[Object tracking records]

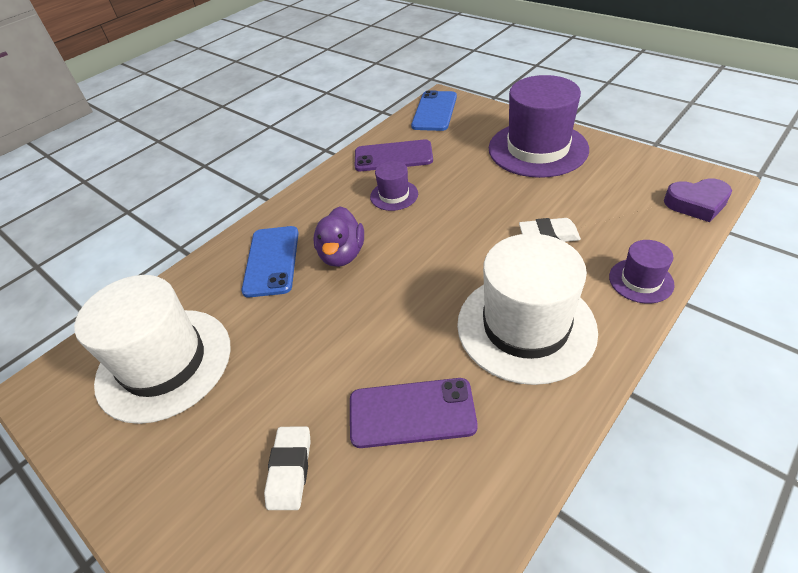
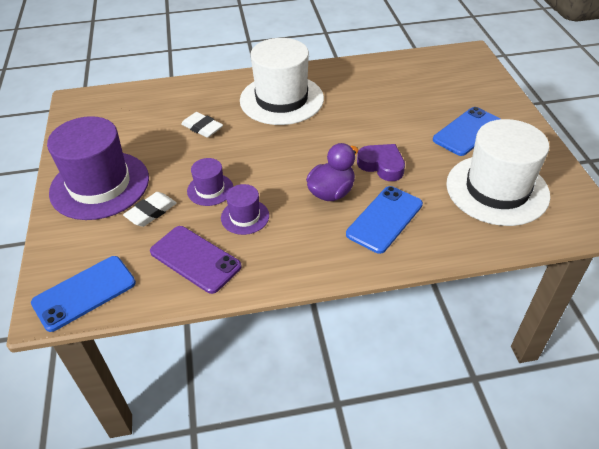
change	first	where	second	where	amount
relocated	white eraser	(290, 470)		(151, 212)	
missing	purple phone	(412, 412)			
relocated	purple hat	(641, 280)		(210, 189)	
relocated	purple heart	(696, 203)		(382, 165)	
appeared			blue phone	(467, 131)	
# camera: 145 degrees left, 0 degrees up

[Assigned task] Would you transcribe all of the data exactly, apart from its pictures?

[Task answer]
change	first	where	second	where	amount
relocated	white eraser	(290, 470)		(151, 212)	
missing	purple phone	(412, 412)			
relocated	purple hat	(641, 280)		(210, 189)	
relocated	purple heart	(696, 203)		(382, 165)	
appeared			blue phone	(467, 131)	
# camera: 145 degrees left, 0 degrees up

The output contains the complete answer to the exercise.